→ Stored data

————————

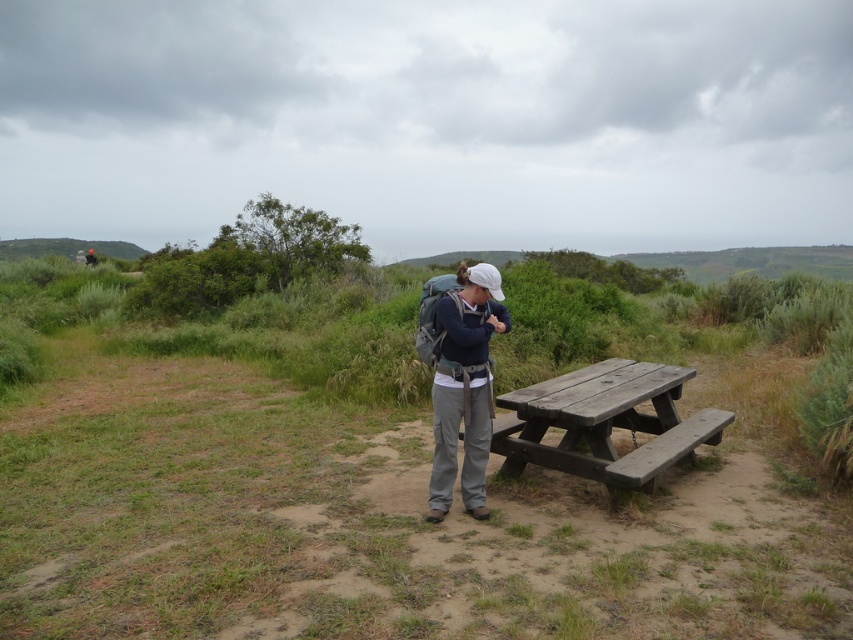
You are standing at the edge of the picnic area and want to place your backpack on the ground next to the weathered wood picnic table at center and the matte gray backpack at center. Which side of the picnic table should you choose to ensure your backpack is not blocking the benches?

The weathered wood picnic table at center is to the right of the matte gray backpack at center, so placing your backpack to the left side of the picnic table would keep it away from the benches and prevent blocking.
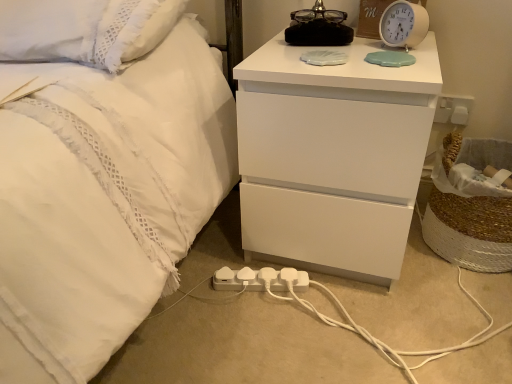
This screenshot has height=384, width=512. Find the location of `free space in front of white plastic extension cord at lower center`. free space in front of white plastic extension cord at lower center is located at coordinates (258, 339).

————————

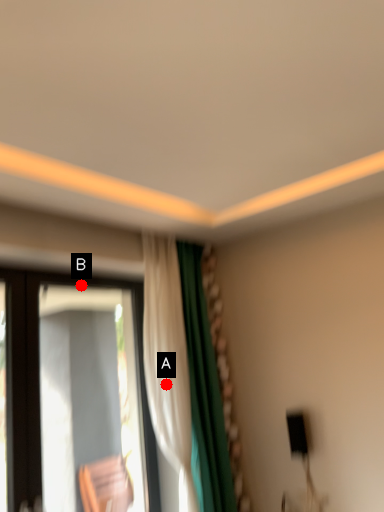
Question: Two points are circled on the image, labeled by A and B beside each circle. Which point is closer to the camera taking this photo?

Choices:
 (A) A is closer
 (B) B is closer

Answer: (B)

————————

→ Description of the task
Extract the lines of the records word for word, starting at the line that contains "You are standing" and ending at the line that contains "The weathered wood picnic table at center is", with both of those lines included.

→ Reply
You are standing at the edge of the picnic area and want to place your backpack on the ground next to the weathered wood picnic table at center and the matte gray backpack at center. Which side of the picnic table should you choose to ensure your backpack is not blocking the benches?

The weathered wood picnic table at center is to the right of the matte gray backpack at center, so placing your backpack to the left side of the picnic table would keep it away from the benches and prevent blocking.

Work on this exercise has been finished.